For this exercise, print the listing below exactly, without its pictures.

◆ DATA RECORDS ◆
★ ★ ★ ★ ★

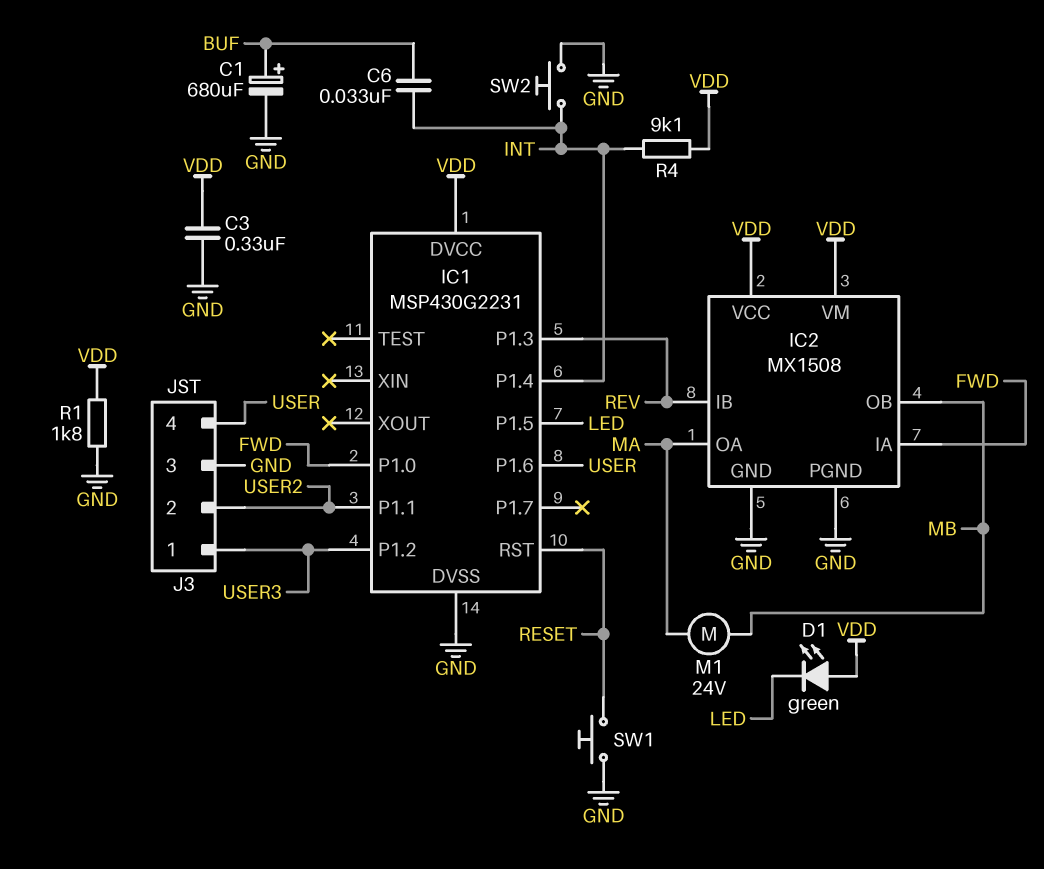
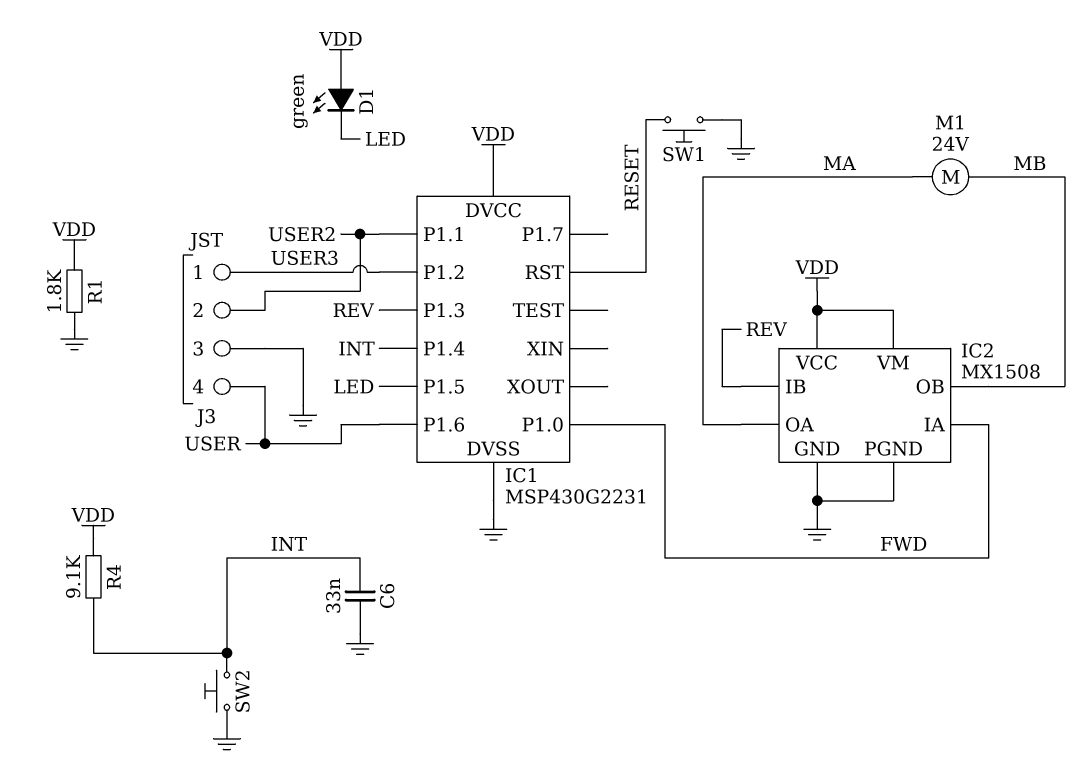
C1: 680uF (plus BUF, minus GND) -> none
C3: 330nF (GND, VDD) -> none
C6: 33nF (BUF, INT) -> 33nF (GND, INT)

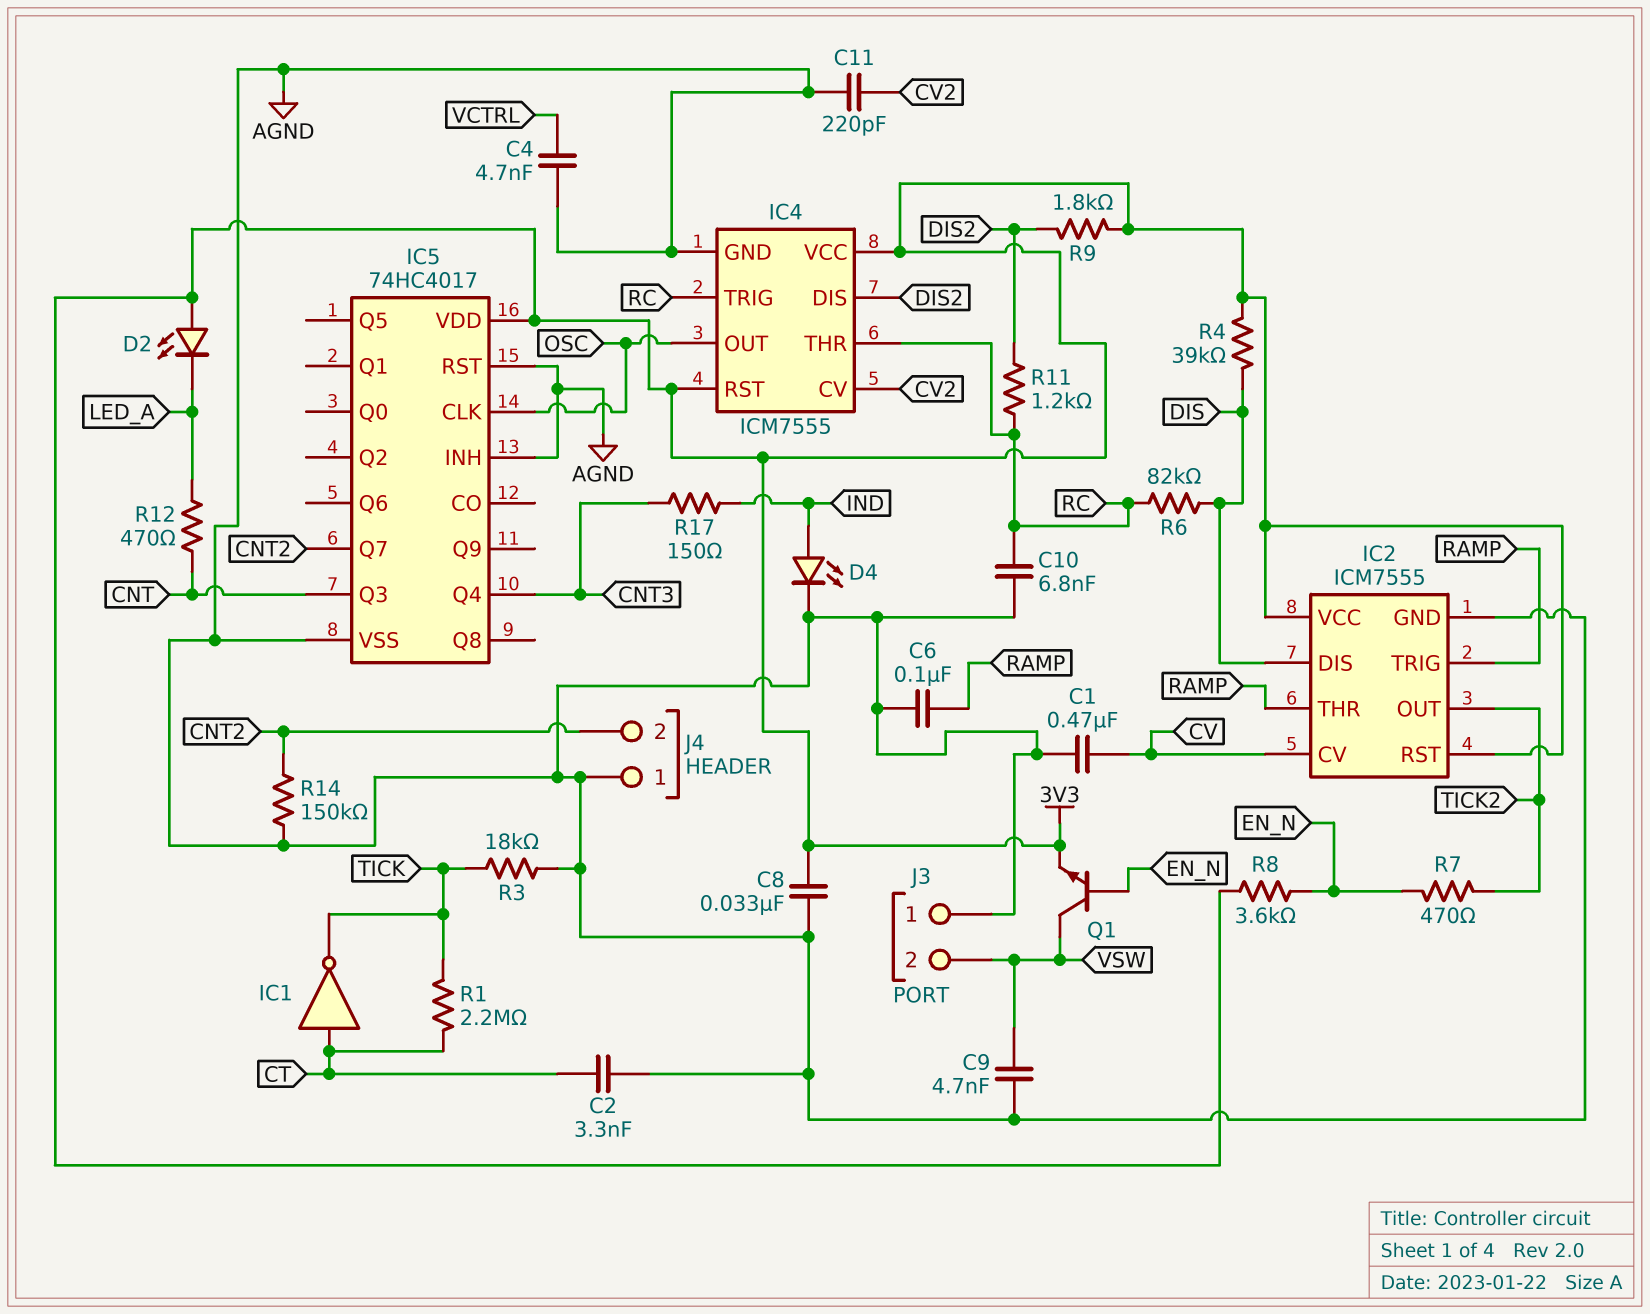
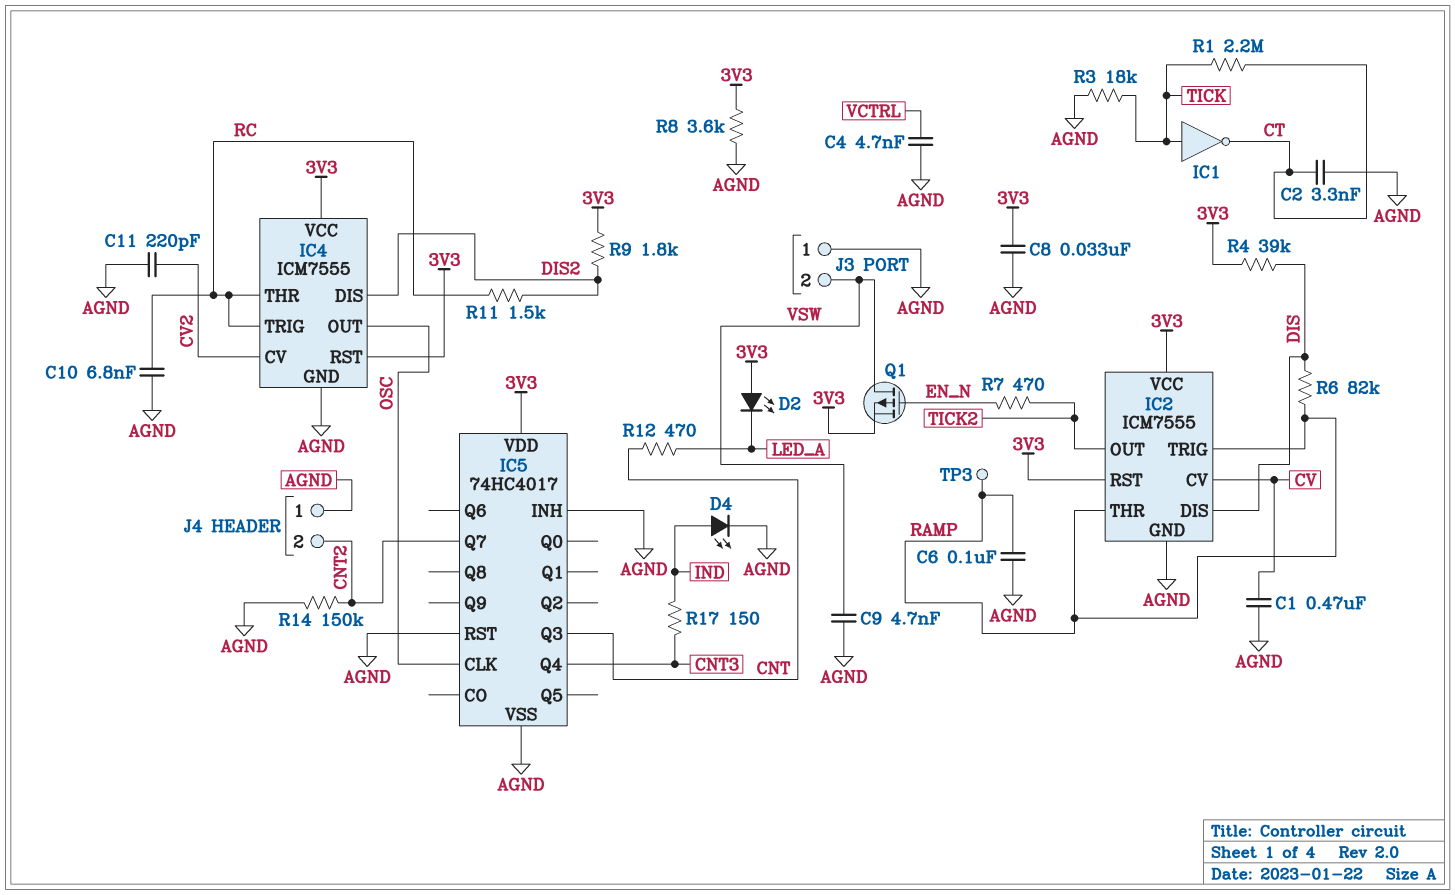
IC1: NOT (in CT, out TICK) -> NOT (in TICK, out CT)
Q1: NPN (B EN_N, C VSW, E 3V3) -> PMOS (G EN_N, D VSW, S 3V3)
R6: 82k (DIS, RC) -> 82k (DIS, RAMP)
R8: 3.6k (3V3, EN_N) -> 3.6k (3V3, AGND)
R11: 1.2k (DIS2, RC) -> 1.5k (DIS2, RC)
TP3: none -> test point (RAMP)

★ ★ ★ ★ ★

◆ FINISHED EXERCISE ◆
C1: 680uF (plus BUF, minus GND) -> none
C3: 330nF (GND, VDD) -> none
C6: 33nF (BUF, INT) -> 33nF (GND, INT)

IC1: NOT (in CT, out TICK) -> NOT (in TICK, out CT)
Q1: NPN (B EN_N, C VSW, E 3V3) -> PMOS (G EN_N, D VSW, S 3V3)
R6: 82k (DIS, RC) -> 82k (DIS, RAMP)
R8: 3.6k (3V3, EN_N) -> 3.6k (3V3, AGND)
R11: 1.2k (DIS2, RC) -> 1.5k (DIS2, RC)
TP3: none -> test point (RAMP)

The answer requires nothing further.